▶ **The problem**
What is needed is a faithful copy of all the records.

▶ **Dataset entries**
* * *

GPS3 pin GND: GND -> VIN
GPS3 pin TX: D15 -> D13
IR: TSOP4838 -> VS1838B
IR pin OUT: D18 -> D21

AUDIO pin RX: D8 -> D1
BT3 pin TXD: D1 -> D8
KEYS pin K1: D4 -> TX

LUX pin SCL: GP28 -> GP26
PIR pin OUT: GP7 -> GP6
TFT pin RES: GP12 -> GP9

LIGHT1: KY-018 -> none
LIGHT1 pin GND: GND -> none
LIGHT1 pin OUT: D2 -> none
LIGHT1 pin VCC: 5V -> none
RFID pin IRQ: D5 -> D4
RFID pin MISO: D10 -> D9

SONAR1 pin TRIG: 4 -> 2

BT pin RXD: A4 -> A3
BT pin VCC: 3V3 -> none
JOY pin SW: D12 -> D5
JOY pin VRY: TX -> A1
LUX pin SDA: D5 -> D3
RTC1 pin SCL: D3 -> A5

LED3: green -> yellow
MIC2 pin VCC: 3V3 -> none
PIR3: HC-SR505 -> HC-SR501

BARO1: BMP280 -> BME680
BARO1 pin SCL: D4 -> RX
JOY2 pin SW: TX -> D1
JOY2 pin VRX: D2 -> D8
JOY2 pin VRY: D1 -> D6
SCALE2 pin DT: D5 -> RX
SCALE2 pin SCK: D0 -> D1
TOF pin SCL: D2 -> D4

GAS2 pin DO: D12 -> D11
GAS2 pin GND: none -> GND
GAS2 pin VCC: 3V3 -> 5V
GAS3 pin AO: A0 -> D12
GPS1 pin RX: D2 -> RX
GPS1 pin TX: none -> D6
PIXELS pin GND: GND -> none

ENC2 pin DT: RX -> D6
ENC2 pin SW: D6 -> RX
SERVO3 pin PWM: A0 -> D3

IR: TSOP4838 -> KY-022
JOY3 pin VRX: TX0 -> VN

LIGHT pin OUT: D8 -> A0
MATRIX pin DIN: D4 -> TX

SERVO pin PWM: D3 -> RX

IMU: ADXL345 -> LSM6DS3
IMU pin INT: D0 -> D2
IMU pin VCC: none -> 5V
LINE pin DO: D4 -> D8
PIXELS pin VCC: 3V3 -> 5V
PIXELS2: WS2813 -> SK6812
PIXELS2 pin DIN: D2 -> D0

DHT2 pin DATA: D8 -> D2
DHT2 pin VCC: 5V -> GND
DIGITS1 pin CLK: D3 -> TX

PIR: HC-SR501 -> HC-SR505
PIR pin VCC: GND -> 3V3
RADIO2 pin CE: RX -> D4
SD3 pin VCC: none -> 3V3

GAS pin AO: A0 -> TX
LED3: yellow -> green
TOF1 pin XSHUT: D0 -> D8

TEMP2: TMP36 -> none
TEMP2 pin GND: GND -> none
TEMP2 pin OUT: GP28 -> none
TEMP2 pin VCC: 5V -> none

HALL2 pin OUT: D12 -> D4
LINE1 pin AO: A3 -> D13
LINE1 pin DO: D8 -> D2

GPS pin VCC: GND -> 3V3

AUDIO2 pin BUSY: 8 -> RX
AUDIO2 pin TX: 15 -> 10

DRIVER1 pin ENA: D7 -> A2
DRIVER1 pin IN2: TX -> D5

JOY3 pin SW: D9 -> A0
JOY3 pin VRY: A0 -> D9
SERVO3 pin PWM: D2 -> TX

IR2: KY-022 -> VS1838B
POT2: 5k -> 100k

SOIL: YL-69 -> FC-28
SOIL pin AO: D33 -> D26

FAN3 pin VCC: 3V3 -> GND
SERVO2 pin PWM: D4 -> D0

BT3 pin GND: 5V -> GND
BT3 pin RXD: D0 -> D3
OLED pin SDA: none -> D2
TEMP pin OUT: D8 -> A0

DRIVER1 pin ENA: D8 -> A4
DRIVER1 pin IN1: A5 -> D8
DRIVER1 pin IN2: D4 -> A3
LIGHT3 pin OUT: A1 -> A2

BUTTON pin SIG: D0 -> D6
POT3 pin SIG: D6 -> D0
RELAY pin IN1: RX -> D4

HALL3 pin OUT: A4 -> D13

* * *

▶ **Task result**
GPS3 pin GND: GND -> VIN
GPS3 pin TX: D15 -> D13
IR: TSOP4838 -> VS1838B
IR pin OUT: D18 -> D21

AUDIO pin RX: D8 -> D1
BT3 pin TXD: D1 -> D8
KEYS pin K1: D4 -> TX

LUX pin SCL: GP28 -> GP26
PIR pin OUT: GP7 -> GP6
TFT pin RES: GP12 -> GP9

LIGHT1: KY-018 -> none
LIGHT1 pin GND: GND -> none
LIGHT1 pin OUT: D2 -> none
LIGHT1 pin VCC: 5V -> none
RFID pin IRQ: D5 -> D4
RFID pin MISO: D10 -> D9

SONAR1 pin TRIG: 4 -> 2

BT pin RXD: A4 -> A3
BT pin VCC: 3V3 -> none
JOY pin SW: D12 -> D5
JOY pin VRY: TX -> A1
LUX pin SDA: D5 -> D3
RTC1 pin SCL: D3 -> A5

LED3: green -> yellow
MIC2 pin VCC: 3V3 -> none
PIR3: HC-SR505 -> HC-SR501

BARO1: BMP280 -> BME680
BARO1 pin SCL: D4 -> RX
JOY2 pin SW: TX -> D1
JOY2 pin VRX: D2 -> D8
JOY2 pin VRY: D1 -> D6
SCALE2 pin DT: D5 -> RX
SCALE2 pin SCK: D0 -> D1
TOF pin SCL: D2 -> D4

GAS2 pin DO: D12 -> D11
GAS2 pin GND: none -> GND
GAS2 pin VCC: 3V3 -> 5V
GAS3 pin AO: A0 -> D12
GPS1 pin RX: D2 -> RX
GPS1 pin TX: none -> D6
PIXELS pin GND: GND -> none

ENC2 pin DT: RX -> D6
ENC2 pin SW: D6 -> RX
SERVO3 pin PWM: A0 -> D3

IR: TSOP4838 -> KY-022
JOY3 pin VRX: TX0 -> VN

LIGHT pin OUT: D8 -> A0
MATRIX pin DIN: D4 -> TX

SERVO pin PWM: D3 -> RX

IMU: ADXL345 -> LSM6DS3
IMU pin INT: D0 -> D2
IMU pin VCC: none -> 5V
LINE pin DO: D4 -> D8
PIXELS pin VCC: 3V3 -> 5V
PIXELS2: WS2813 -> SK6812
PIXELS2 pin DIN: D2 -> D0

DHT2 pin DATA: D8 -> D2
DHT2 pin VCC: 5V -> GND
DIGITS1 pin CLK: D3 -> TX

PIR: HC-SR501 -> HC-SR505
PIR pin VCC: GND -> 3V3
RADIO2 pin CE: RX -> D4
SD3 pin VCC: none -> 3V3

GAS pin AO: A0 -> TX
LED3: yellow -> green
TOF1 pin XSHUT: D0 -> D8

TEMP2: TMP36 -> none
TEMP2 pin GND: GND -> none
TEMP2 pin OUT: GP28 -> none
TEMP2 pin VCC: 5V -> none

HALL2 pin OUT: D12 -> D4
LINE1 pin AO: A3 -> D13
LINE1 pin DO: D8 -> D2

GPS pin VCC: GND -> 3V3

AUDIO2 pin BUSY: 8 -> RX
AUDIO2 pin TX: 15 -> 10

DRIVER1 pin ENA: D7 -> A2
DRIVER1 pin IN2: TX -> D5

JOY3 pin SW: D9 -> A0
JOY3 pin VRY: A0 -> D9
SERVO3 pin PWM: D2 -> TX

IR2: KY-022 -> VS1838B
POT2: 5k -> 100k

SOIL: YL-69 -> FC-28
SOIL pin AO: D33 -> D26

FAN3 pin VCC: 3V3 -> GND
SERVO2 pin PWM: D4 -> D0

BT3 pin GND: 5V -> GND
BT3 pin RXD: D0 -> D3
OLED pin SDA: none -> D2
TEMP pin OUT: D8 -> A0

DRIVER1 pin ENA: D8 -> A4
DRIVER1 pin IN1: A5 -> D8
DRIVER1 pin IN2: D4 -> A3
LIGHT3 pin OUT: A1 -> A2

BUTTON pin SIG: D0 -> D6
POT3 pin SIG: D6 -> D0
RELAY pin IN1: RX -> D4

HALL3 pin OUT: A4 -> D13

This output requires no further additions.